Object tracking records
Content starts

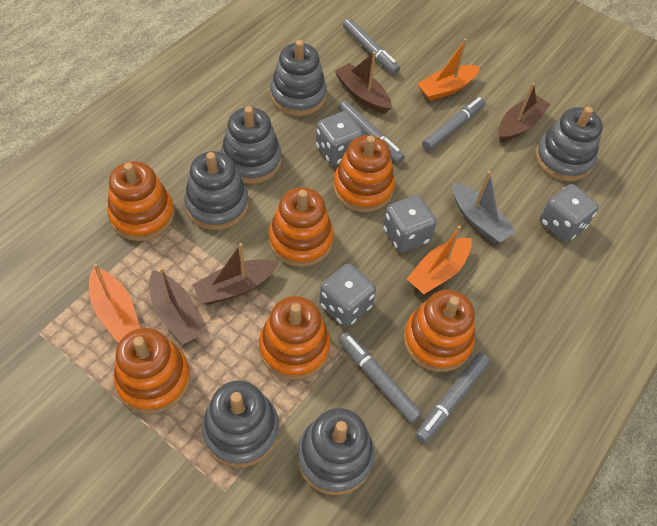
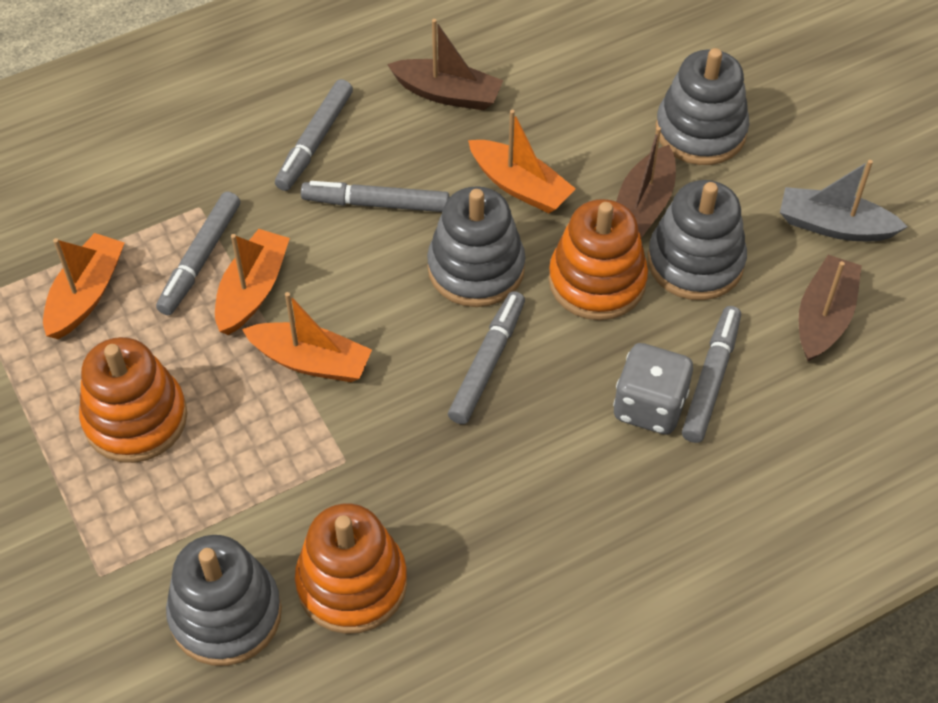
brown boat: 4 -> 3
grey dice: 4 -> 1
grey stacking toy: 6 -> 4
orange boat: 3 -> 4
orange stacking toy: 6 -> 3

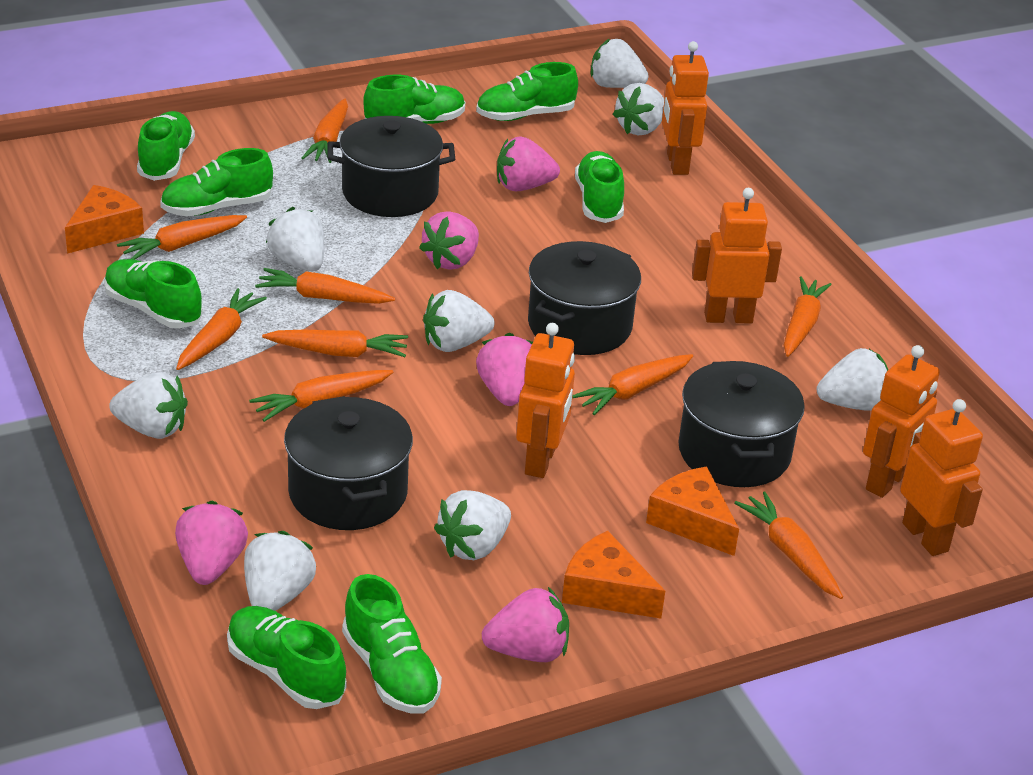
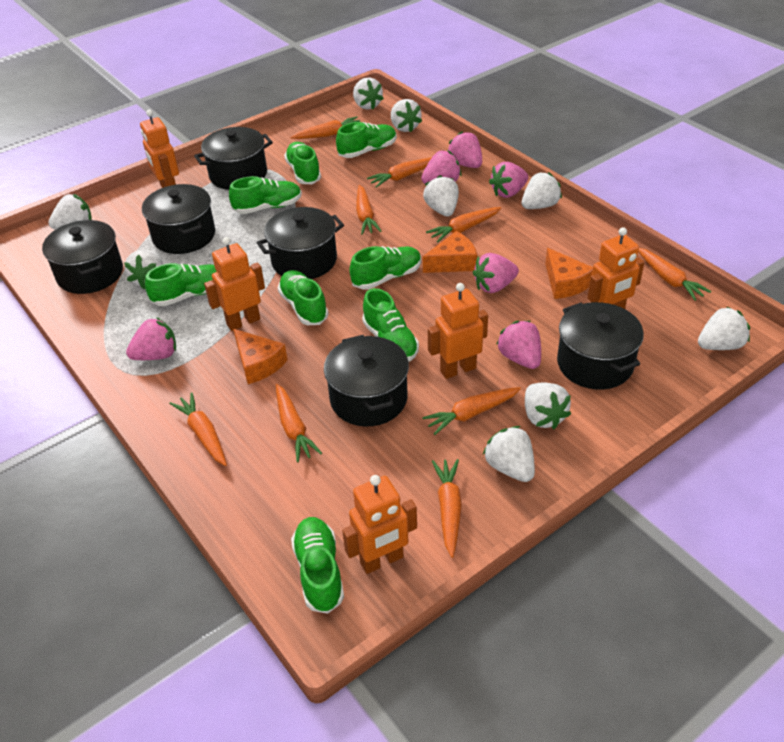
black pot: 4 -> 6
pink strawberry: 5 -> 6
white strawberry: 8 -> 9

Content ends

• **WHAT TO DO**:
Drop the pictures, then transcribe the lines from the one containing "orange boat: 3 -> 4" to the end of the data above, exactly and nothing more.

• **COMPLETED EXERCISE**:
orange boat: 3 -> 4
orange stacking toy: 6 -> 3

black pot: 4 -> 6
pink strawberry: 5 -> 6
white strawberry: 8 -> 9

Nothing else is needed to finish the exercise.